#### Task to complete:
Retype the data below verbatim; pictures do not belong in the copy.

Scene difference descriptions

▬▬▬▬▬▬▬▬▬▬

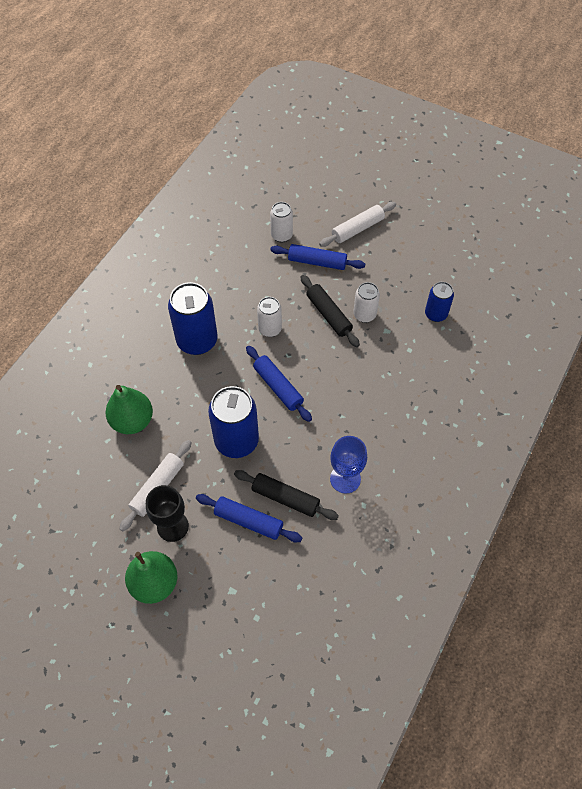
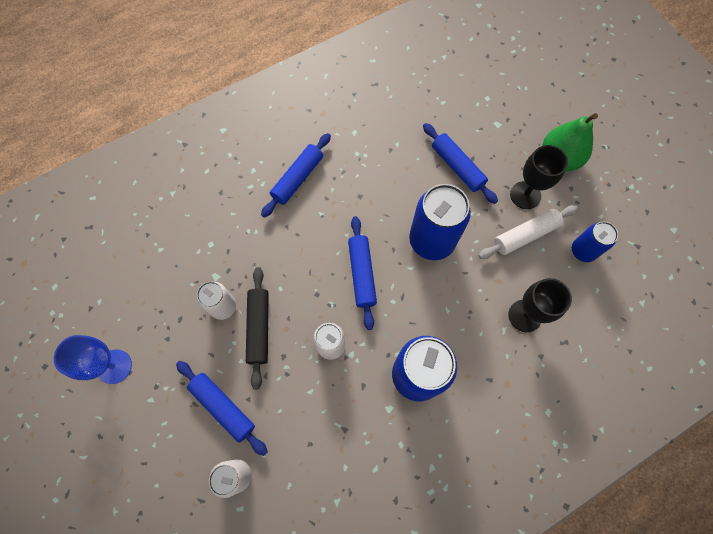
camera: 150 degrees left, 10 degrees up
(132, 421) = (525, 316): green pear -> black goblet
(285, 498) = (415, 169): black rolling pin -> none
(345, 479) = (355, 159): blue goblet -> blue goblet (114, 366)
(357, 229) = (143, 429): white rolling pin -> none
(382, 434) = (297, 178): none -> blue rolling pin
(435, 314) = (154, 267): blue can -> blue can (583, 251)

▬▬▬▬▬▬▬▬▬▬

#### Output below:
camera: 150 degrees left, 10 degrees up
(132, 421) = (525, 316): green pear -> black goblet
(285, 498) = (415, 169): black rolling pin -> none
(345, 479) = (355, 159): blue goblet -> blue goblet (114, 366)
(357, 229) = (143, 429): white rolling pin -> none
(382, 434) = (297, 178): none -> blue rolling pin
(435, 314) = (154, 267): blue can -> blue can (583, 251)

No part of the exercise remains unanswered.